Data excerpts
────────

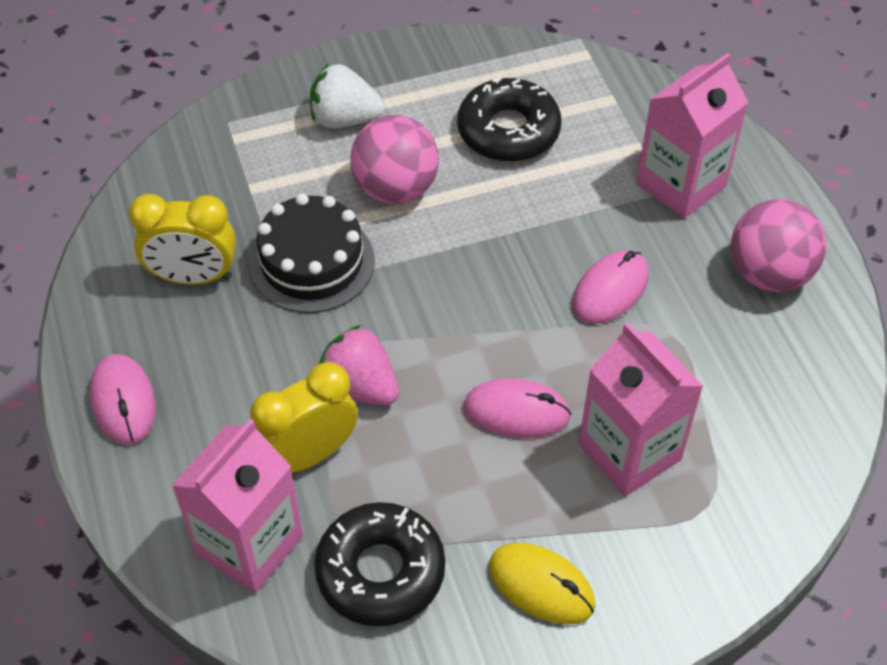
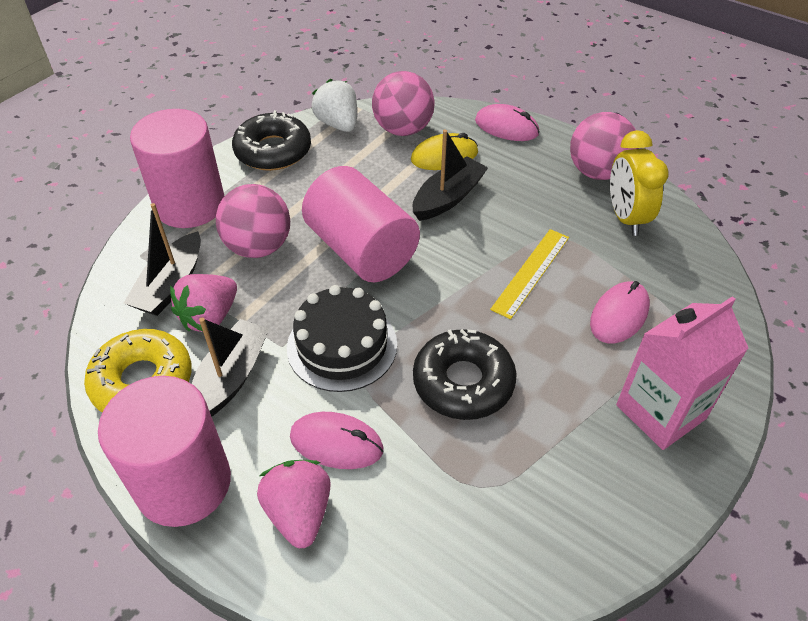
black boat: 0 -> 3
pink ball: 2 -> 3
pink carton: 3 -> 1
pink cylinder: 0 -> 3
pink strawberry: 1 -> 2
yellow clock: 2 -> 1
yellow donut: 0 -> 1
yellow ruler: 0 -> 1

────────

* [Goal of the exercise]: Could the entries be output exactly as written, but without their images?

* [Output for this exercise]:
black boat: 0 -> 3
pink ball: 2 -> 3
pink carton: 3 -> 1
pink cylinder: 0 -> 3
pink strawberry: 1 -> 2
yellow clock: 2 -> 1
yellow donut: 0 -> 1
yellow ruler: 0 -> 1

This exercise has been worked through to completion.